Object matching data
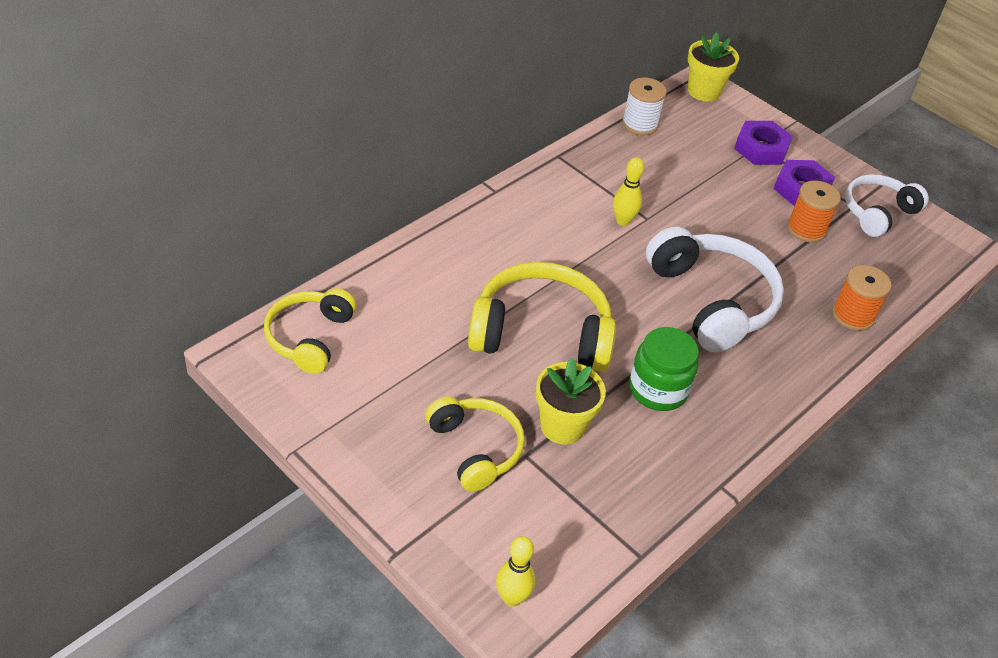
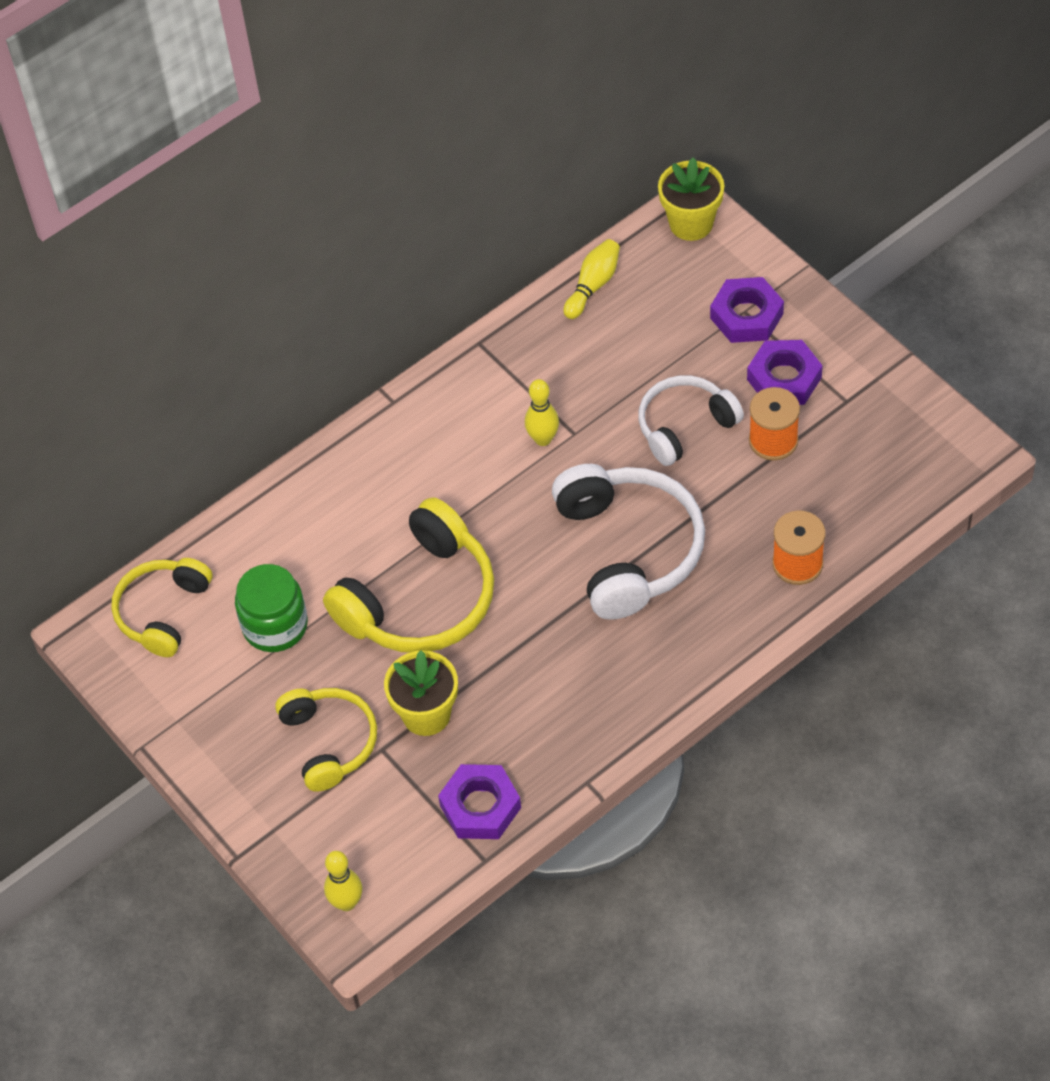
camera: 15 degrees right, 10 degrees up
yellow headphones [468,262,616,372] -> yellow headphones turned 120 degrees clockwise [323,497,494,653]
white spool [622,78,667,136] -> yellow bowling pin [563,239,620,319]
green jar [629,327,699,411] -> green jar moved to [235,564,308,652]
white headphones [845,174,929,237] -> white headphones moved to [638,375,744,466]
none -> purple nut [438,764,521,839]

(Task instructions)
Retype each record exactly as it stands, but do not include the pictures.

(Written response)
camera: 15 degrees right, 10 degrees up
yellow headphones [468,262,616,372] -> yellow headphones turned 120 degrees clockwise [323,497,494,653]
white spool [622,78,667,136] -> yellow bowling pin [563,239,620,319]
green jar [629,327,699,411] -> green jar moved to [235,564,308,652]
white headphones [845,174,929,237] -> white headphones moved to [638,375,744,466]
none -> purple nut [438,764,521,839]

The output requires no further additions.